_What is expected_: Output the listing exactly, without its pictures.
[Opening Exercise materials section]
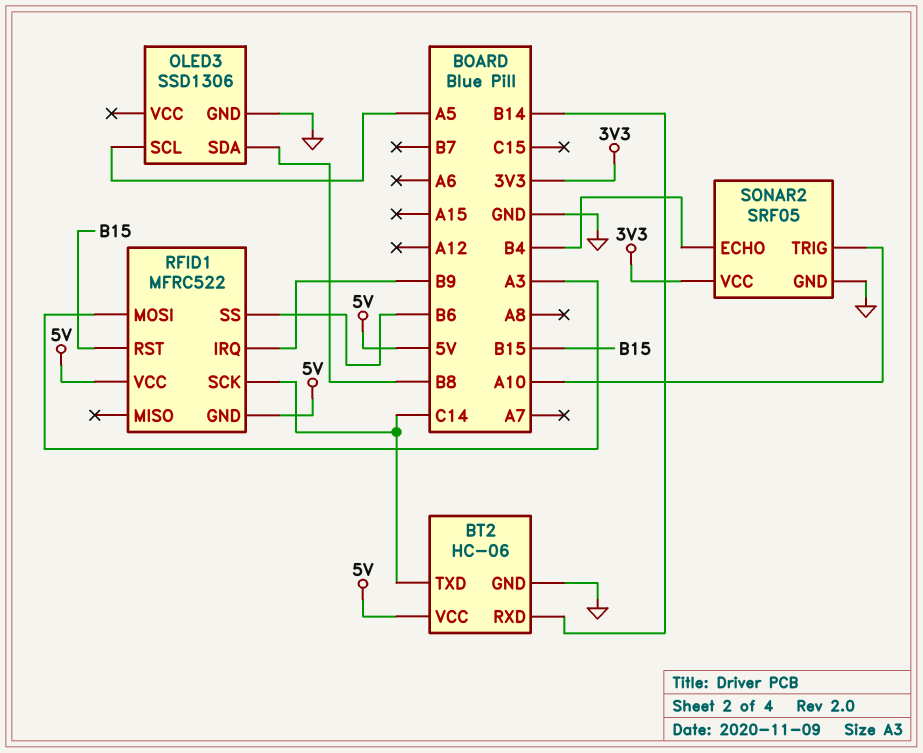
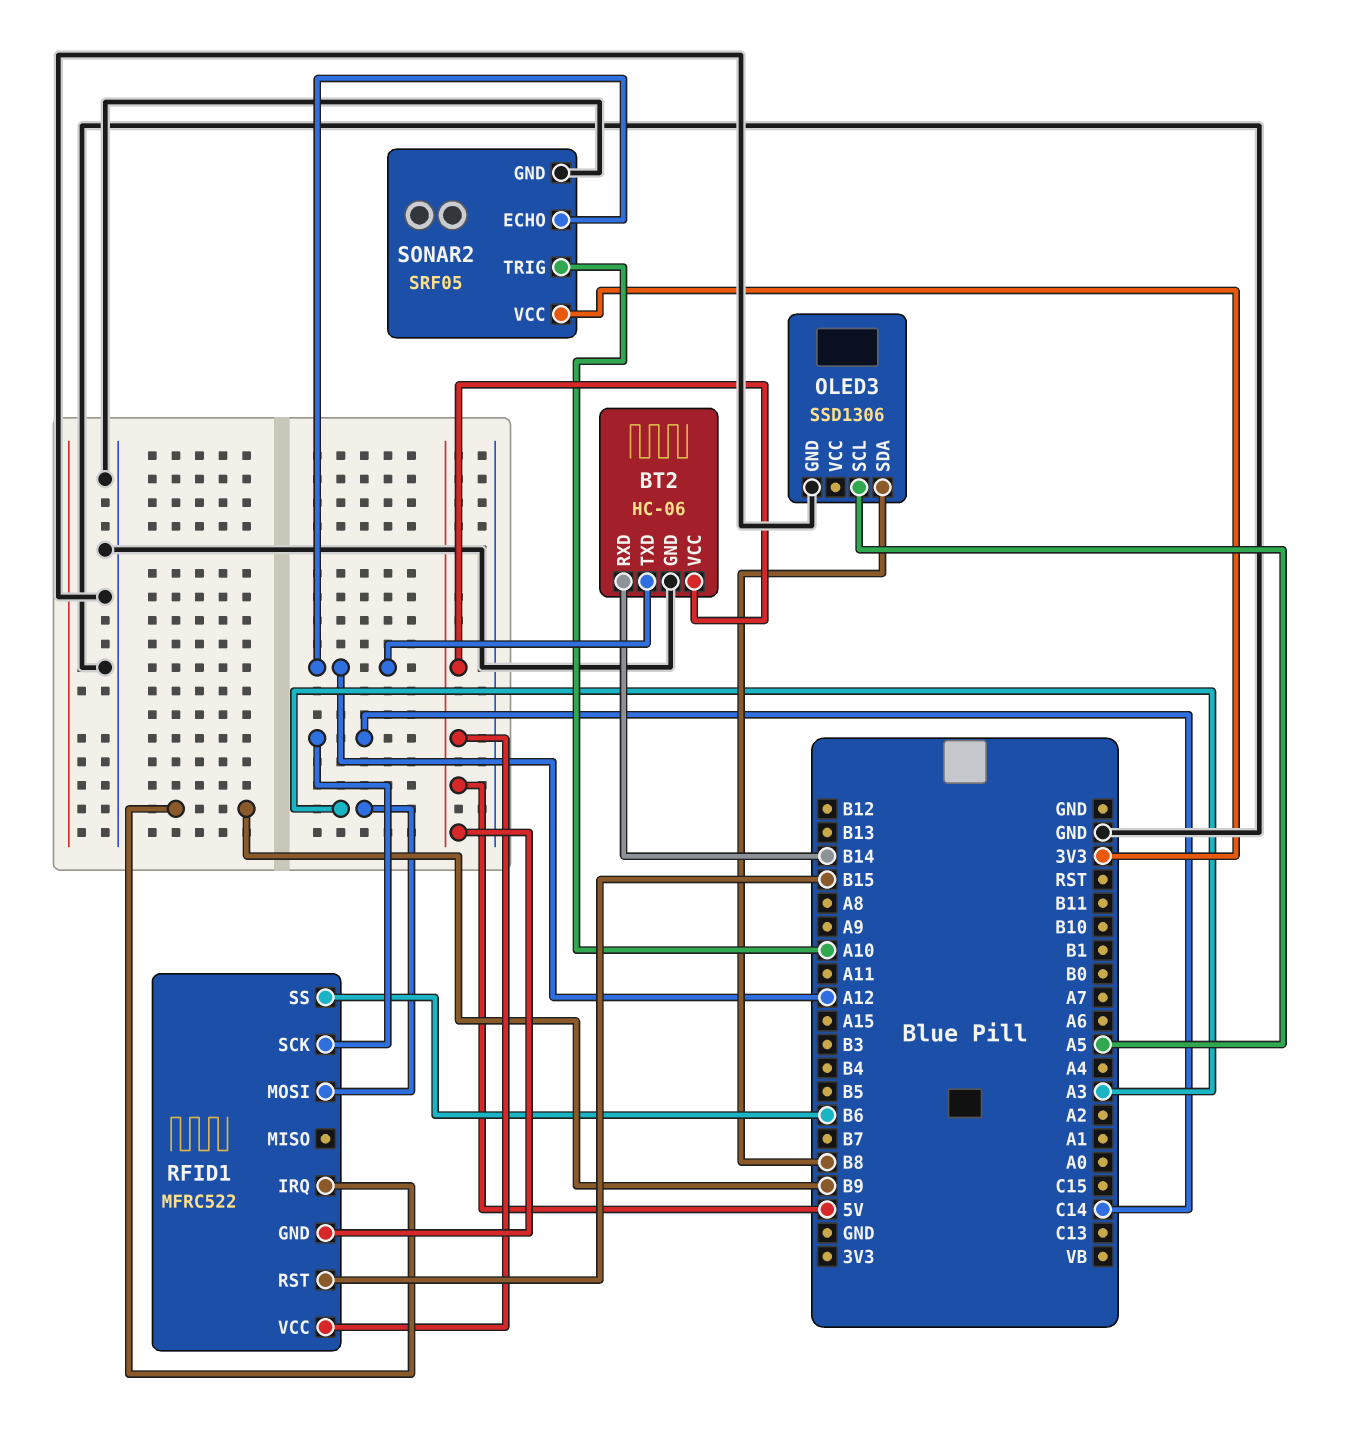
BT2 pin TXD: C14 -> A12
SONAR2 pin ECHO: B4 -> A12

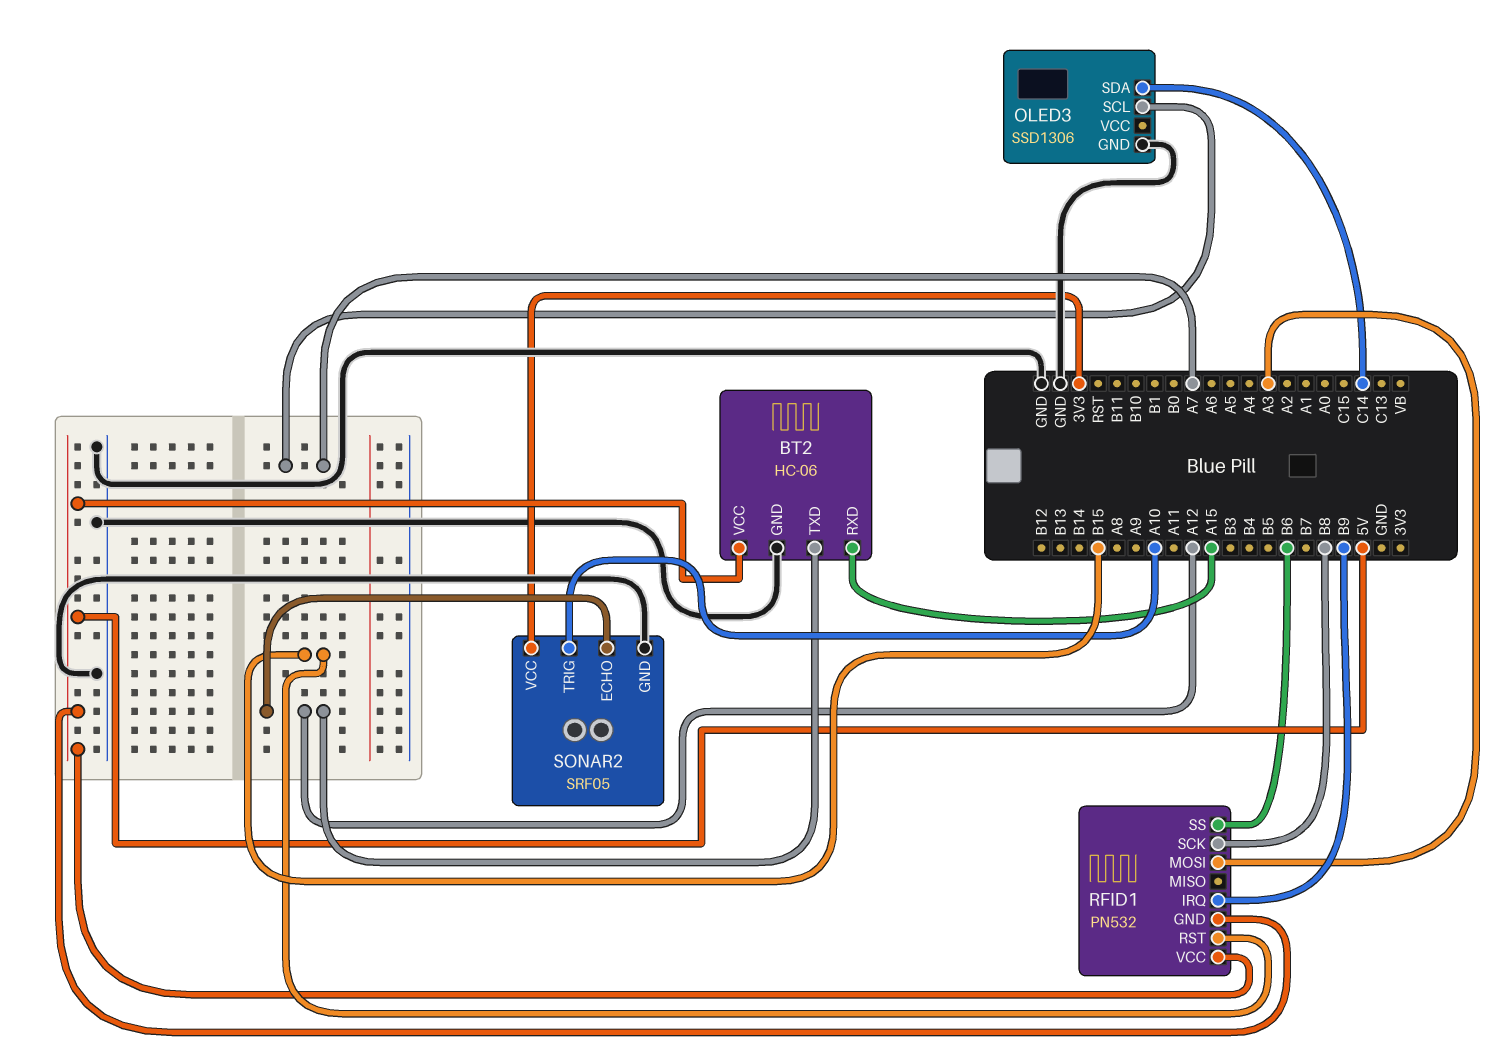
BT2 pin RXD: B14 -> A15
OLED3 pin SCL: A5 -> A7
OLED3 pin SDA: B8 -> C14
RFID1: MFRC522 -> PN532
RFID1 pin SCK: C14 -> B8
[Closing Exercise materials section]
_Expected answer_:
BT2 pin TXD: C14 -> A12
SONAR2 pin ECHO: B4 -> A12

BT2 pin RXD: B14 -> A15
OLED3 pin SCL: A5 -> A7
OLED3 pin SDA: B8 -> C14
RFID1: MFRC522 -> PN532
RFID1 pin SCK: C14 -> B8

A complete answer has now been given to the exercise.